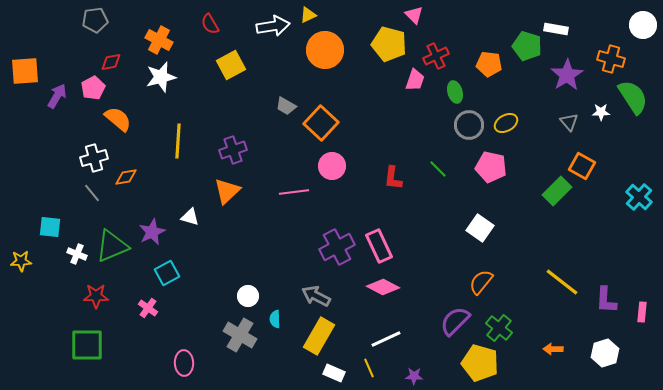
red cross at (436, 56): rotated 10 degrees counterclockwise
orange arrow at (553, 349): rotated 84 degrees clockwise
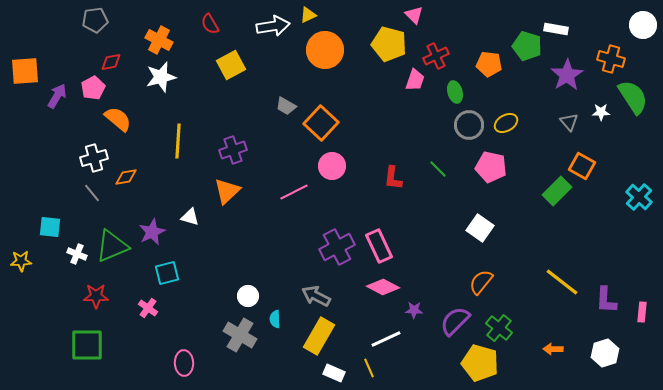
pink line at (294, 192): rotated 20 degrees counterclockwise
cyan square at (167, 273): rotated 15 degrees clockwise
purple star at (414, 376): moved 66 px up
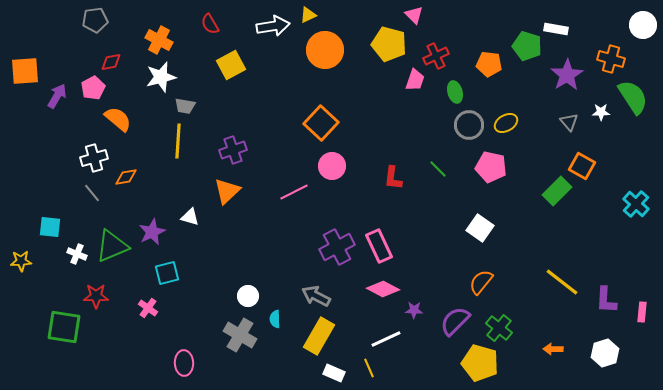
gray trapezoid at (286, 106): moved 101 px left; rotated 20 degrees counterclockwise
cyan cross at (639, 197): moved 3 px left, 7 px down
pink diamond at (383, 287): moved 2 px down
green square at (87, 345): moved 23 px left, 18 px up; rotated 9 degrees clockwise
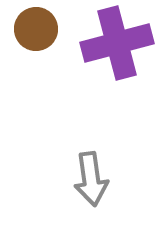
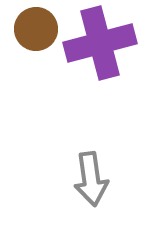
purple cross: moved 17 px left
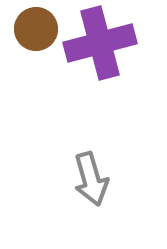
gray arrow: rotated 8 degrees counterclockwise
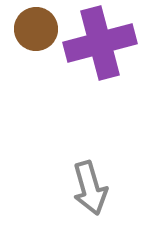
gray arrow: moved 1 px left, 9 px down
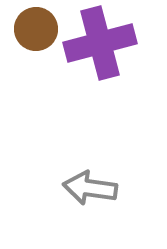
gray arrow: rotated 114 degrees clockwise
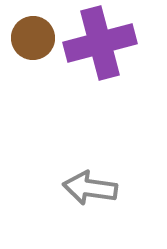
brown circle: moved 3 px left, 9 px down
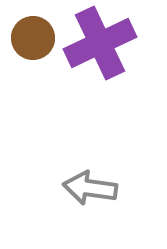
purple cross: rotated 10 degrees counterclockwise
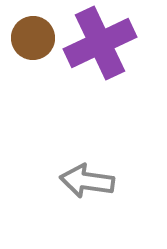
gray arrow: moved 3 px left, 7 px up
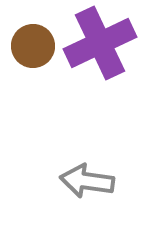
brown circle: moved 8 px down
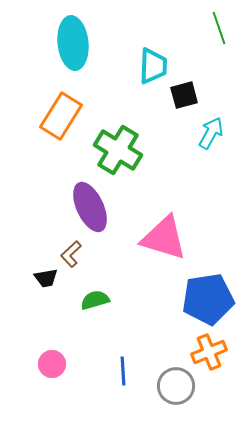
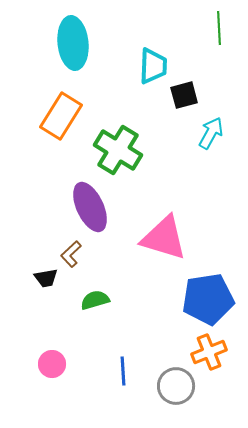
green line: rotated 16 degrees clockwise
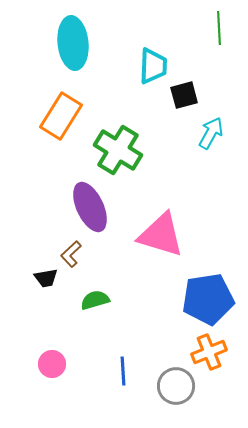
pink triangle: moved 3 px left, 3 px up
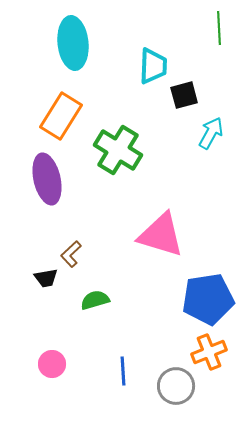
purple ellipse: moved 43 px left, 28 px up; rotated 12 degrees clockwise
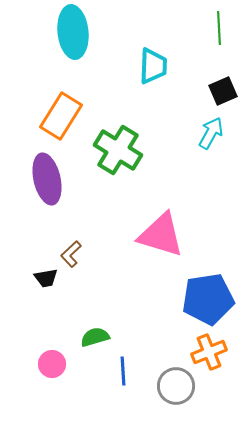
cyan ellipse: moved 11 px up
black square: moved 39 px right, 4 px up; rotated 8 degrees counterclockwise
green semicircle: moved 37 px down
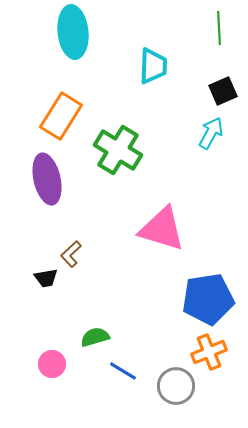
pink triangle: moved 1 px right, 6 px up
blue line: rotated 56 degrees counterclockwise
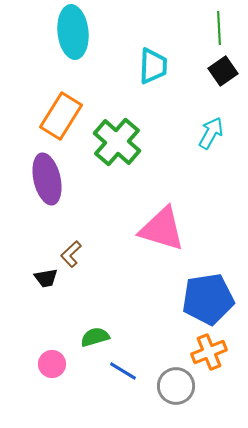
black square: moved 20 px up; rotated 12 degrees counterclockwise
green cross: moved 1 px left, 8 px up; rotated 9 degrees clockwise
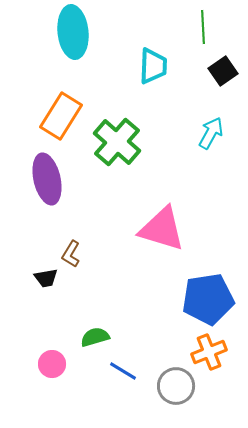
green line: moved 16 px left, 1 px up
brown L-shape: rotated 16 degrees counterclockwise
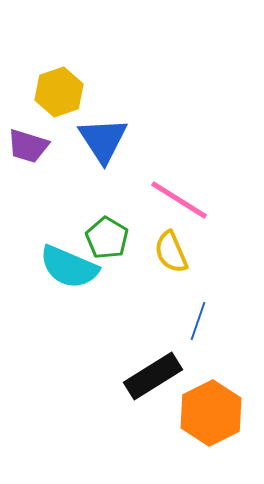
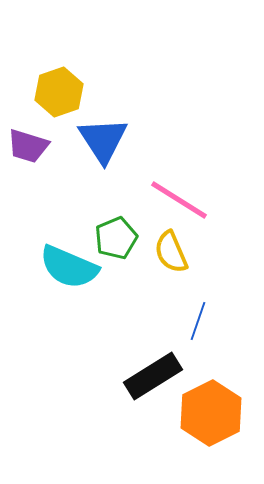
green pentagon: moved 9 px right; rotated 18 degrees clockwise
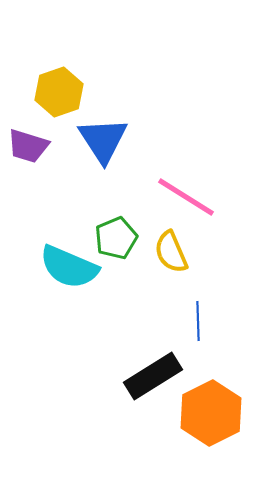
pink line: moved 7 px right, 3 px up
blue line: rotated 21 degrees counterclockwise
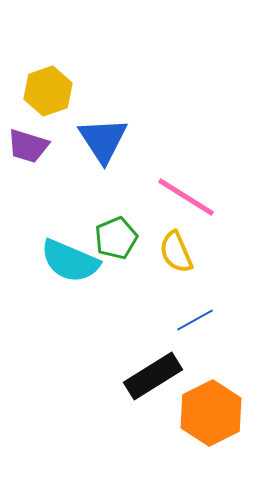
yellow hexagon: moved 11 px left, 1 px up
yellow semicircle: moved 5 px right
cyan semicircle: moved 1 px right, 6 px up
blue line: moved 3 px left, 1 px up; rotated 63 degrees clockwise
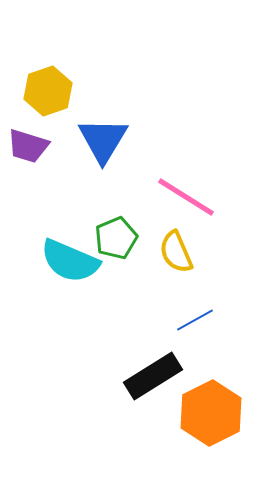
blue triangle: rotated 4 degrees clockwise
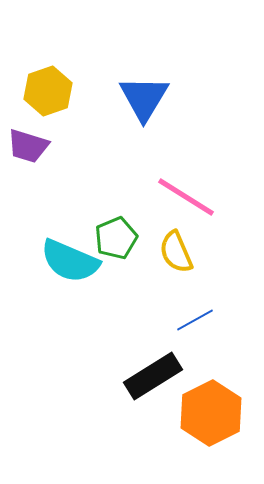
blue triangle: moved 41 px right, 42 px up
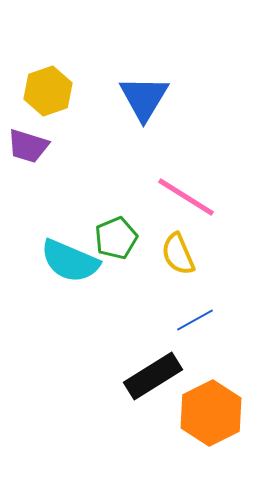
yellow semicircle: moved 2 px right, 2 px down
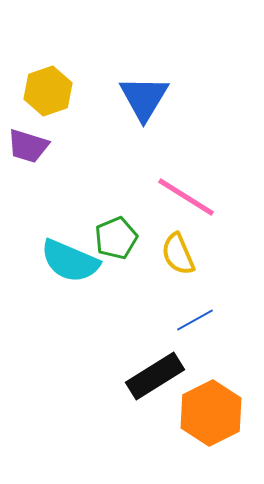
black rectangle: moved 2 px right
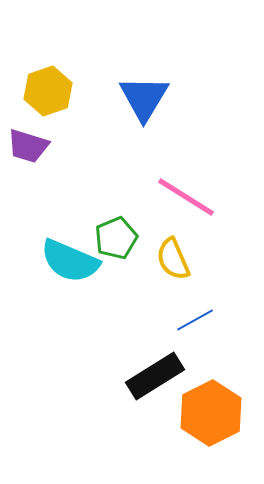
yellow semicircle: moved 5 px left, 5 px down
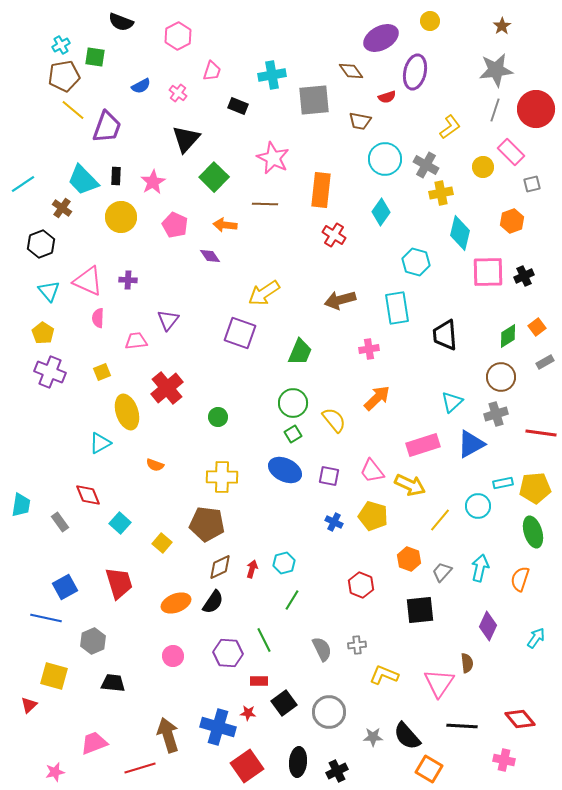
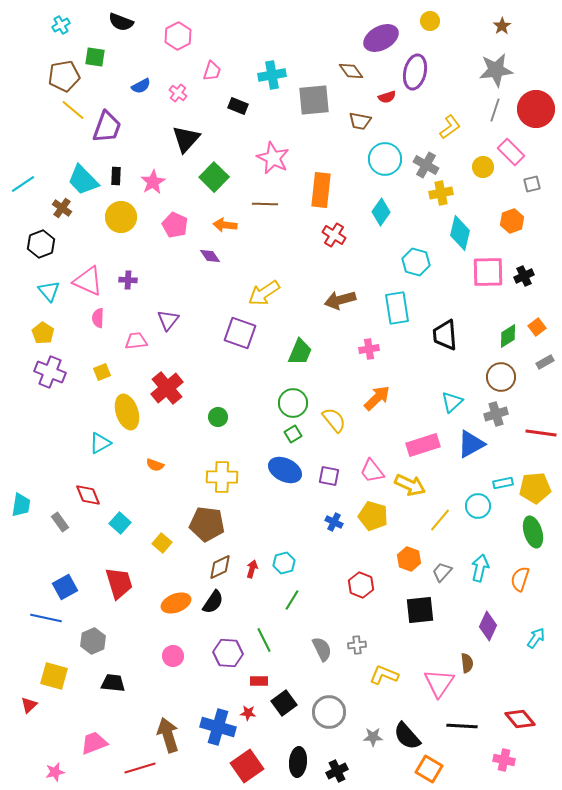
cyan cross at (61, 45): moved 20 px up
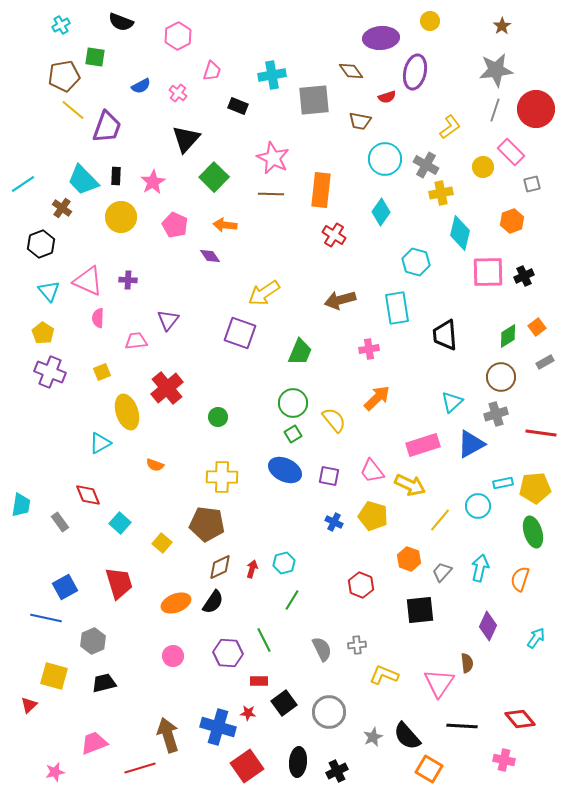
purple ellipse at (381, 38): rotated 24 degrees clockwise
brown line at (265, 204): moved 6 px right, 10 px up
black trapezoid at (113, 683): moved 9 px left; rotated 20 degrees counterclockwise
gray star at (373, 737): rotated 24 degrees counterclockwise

### Exercise
Count the lines above that contain the string "counterclockwise", treating uppercase and lowercase letters as different. Give only the number.

### Exercise output
12